WHAT THIS TASK INVOLVES
With the pictures left out, write every entry down exactly.

Records from a dataset:
┏━━

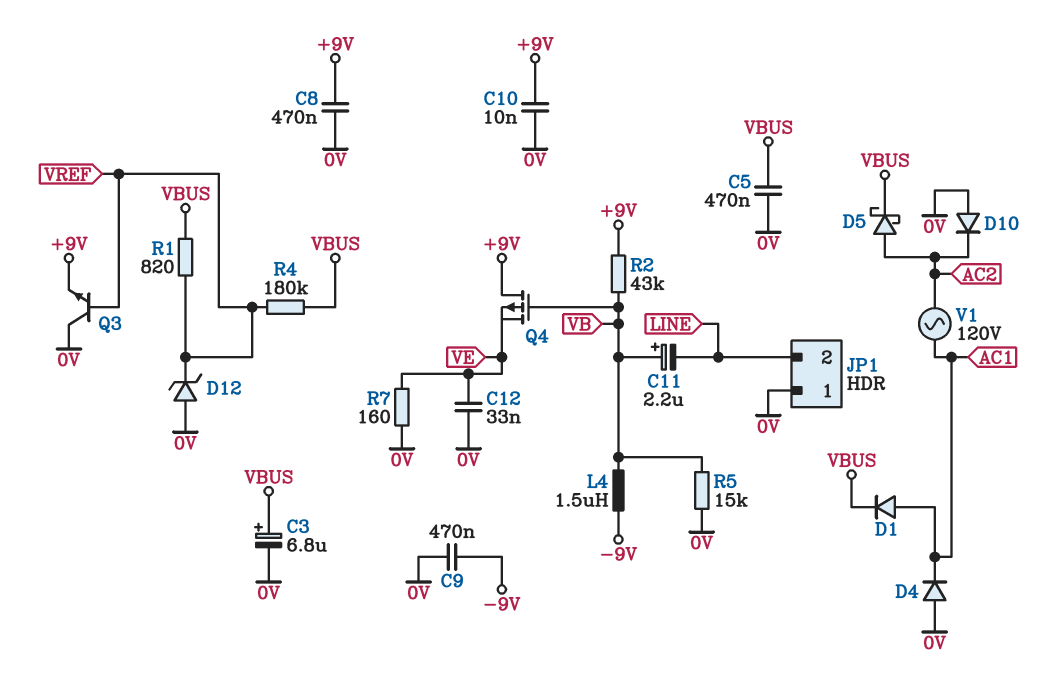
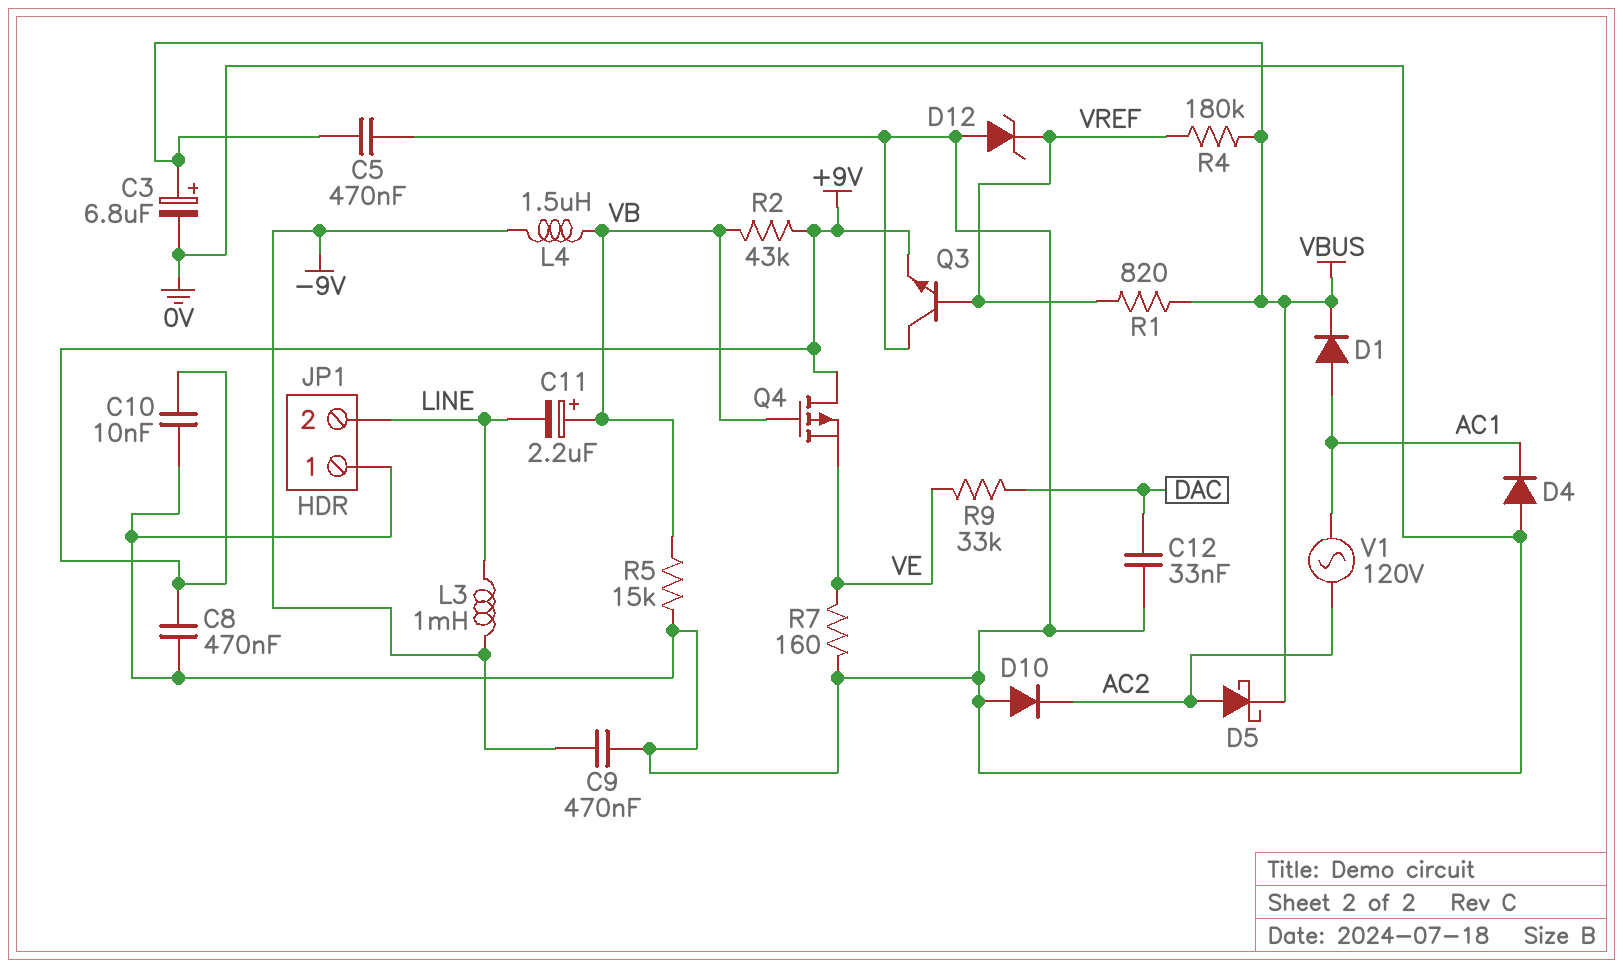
C12: 33nF (0V, VE) -> 33nF (0V, DAC)
L3: none -> 1mH (-9V, LINE)
R9: none -> 33k (DAC, VE)

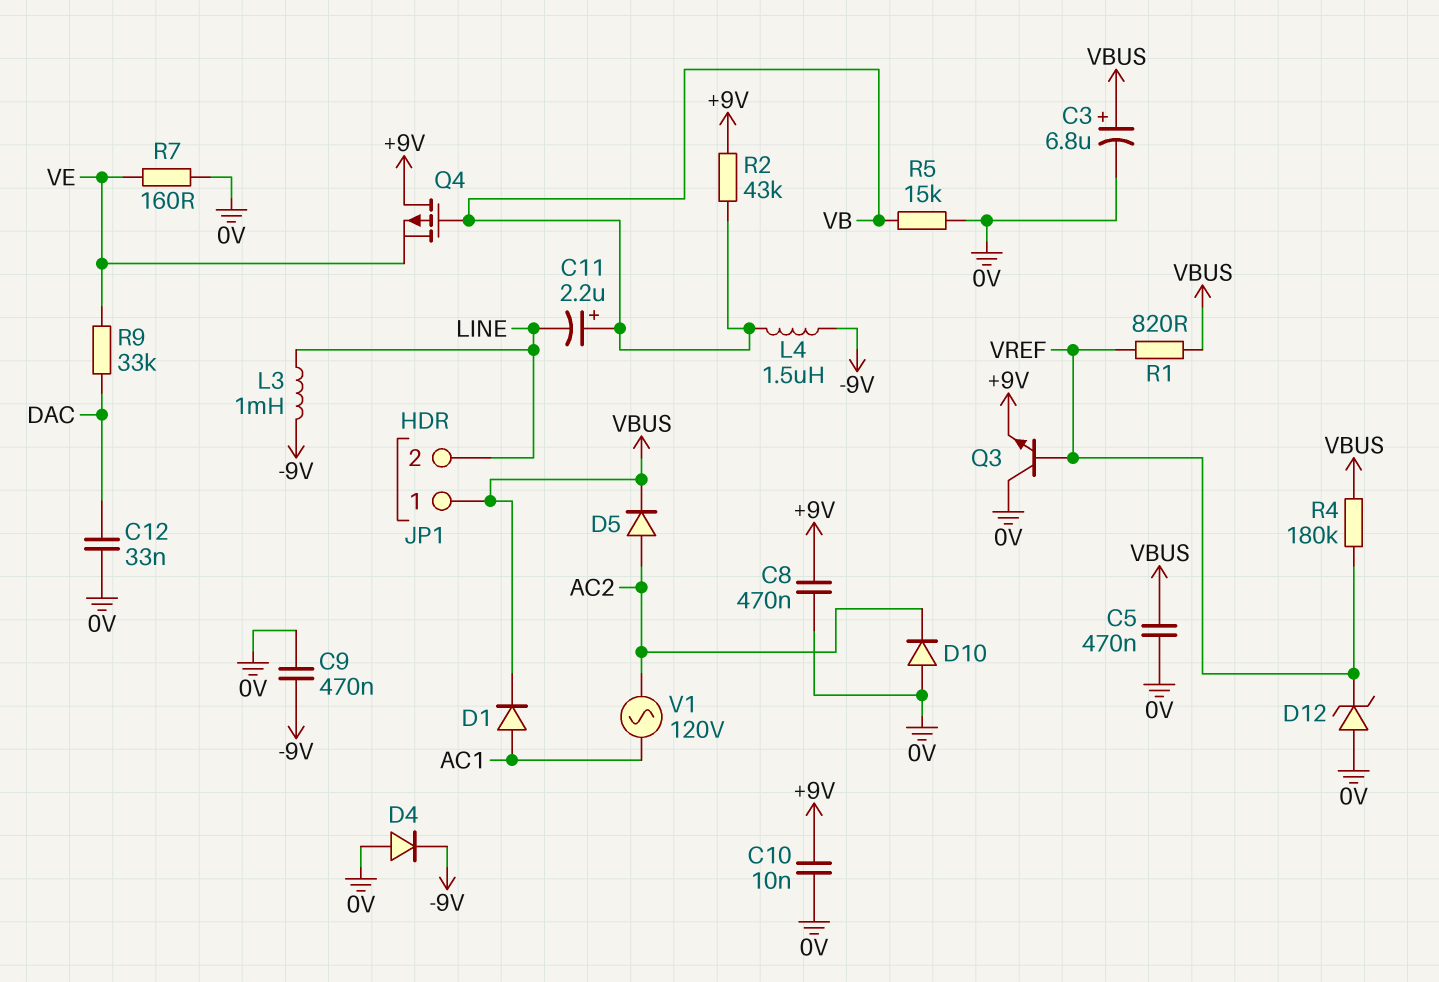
D4: diode (A 0V, K AC1) -> diode (A 0V, K -9V)
D5: schottky (A AC2, K VBUS) -> diode (A AC2, K VBUS)
JP1 pin 1: 0V -> VBUS

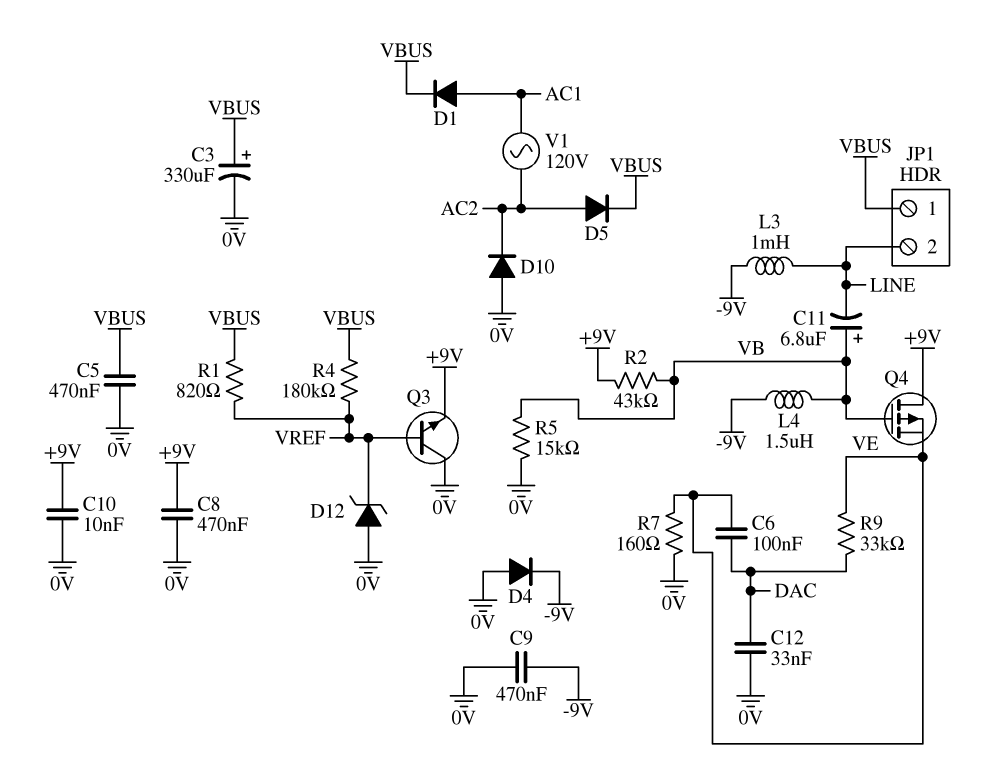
C3: 6.8uF (plus VBUS, minus 0V) -> 330uF (plus VBUS, minus 0V)
C6: none -> 100nF (DAC, VE)
C11: 2.2uF (plus VB, minus LINE) -> 6.8uF (plus VB, minus LINE)

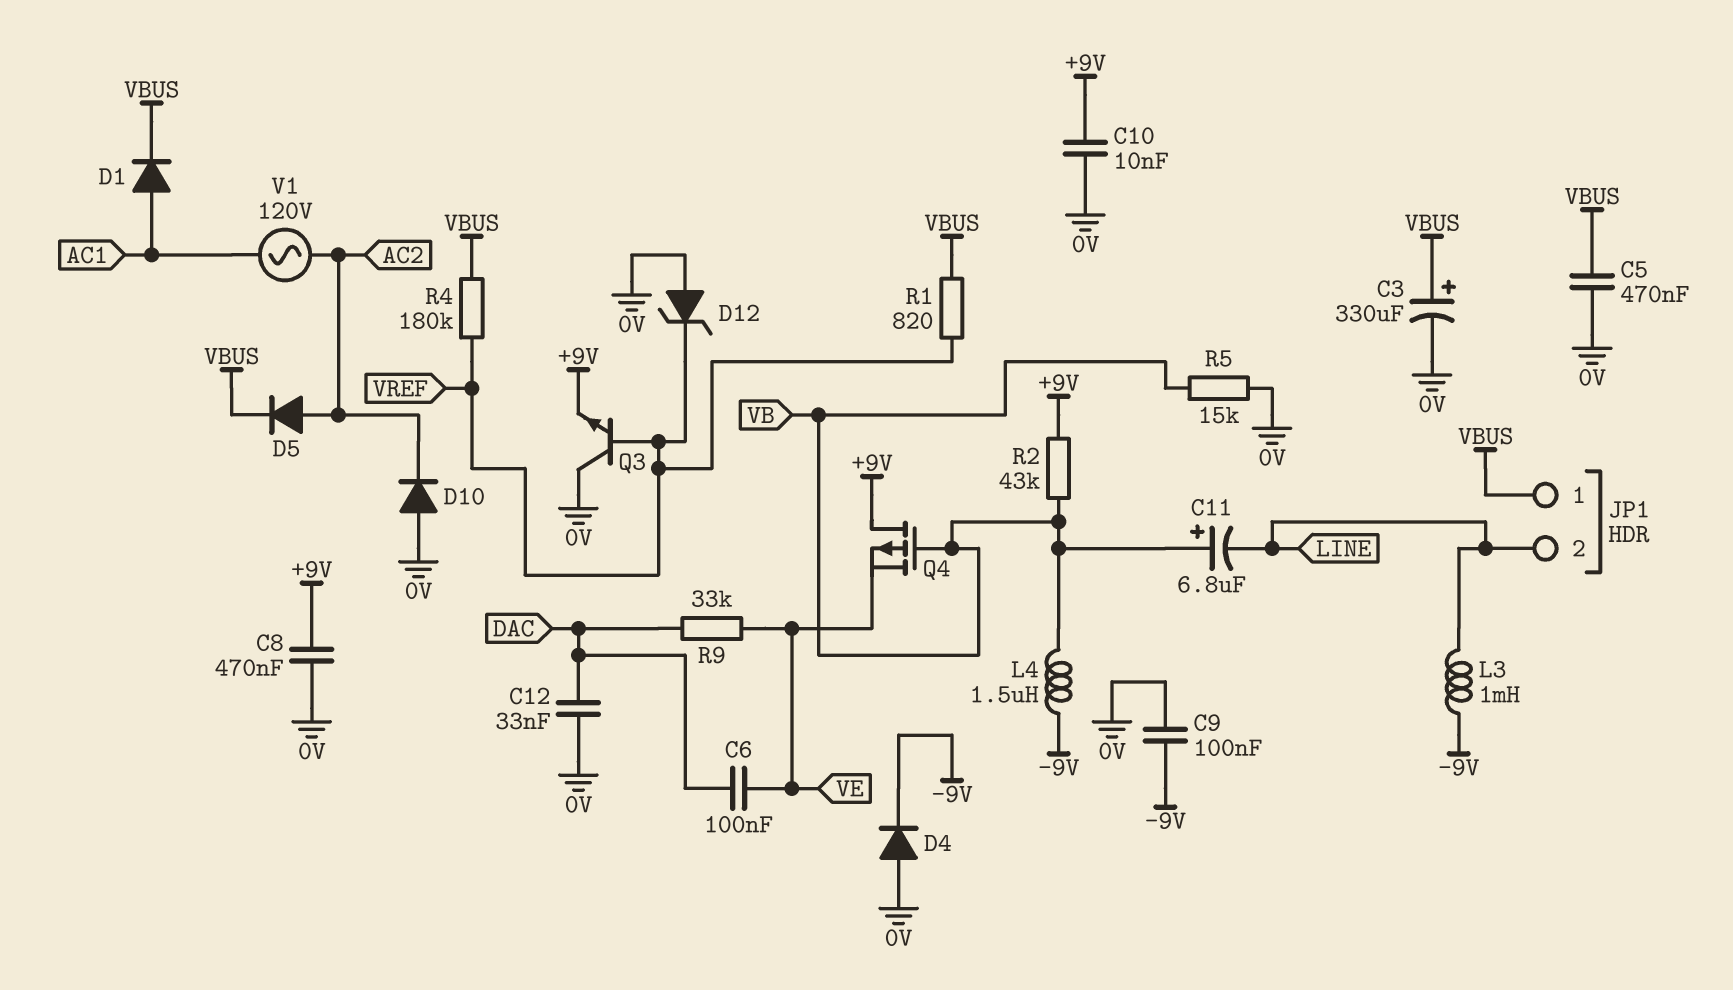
C9: 470nF (-9V, 0V) -> 100nF (-9V, 0V)
R7: 160 (0V, VE) -> none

┗━━

SOLUTION FOR THIS PROBLEM
C12: 33nF (0V, VE) -> 33nF (0V, DAC)
L3: none -> 1mH (-9V, LINE)
R9: none -> 33k (DAC, VE)

D4: diode (A 0V, K AC1) -> diode (A 0V, K -9V)
D5: schottky (A AC2, K VBUS) -> diode (A AC2, K VBUS)
JP1 pin 1: 0V -> VBUS

C3: 6.8uF (plus VBUS, minus 0V) -> 330uF (plus VBUS, minus 0V)
C6: none -> 100nF (DAC, VE)
C11: 2.2uF (plus VB, minus LINE) -> 6.8uF (plus VB, minus LINE)

C9: 470nF (-9V, 0V) -> 100nF (-9V, 0V)
R7: 160 (0V, VE) -> none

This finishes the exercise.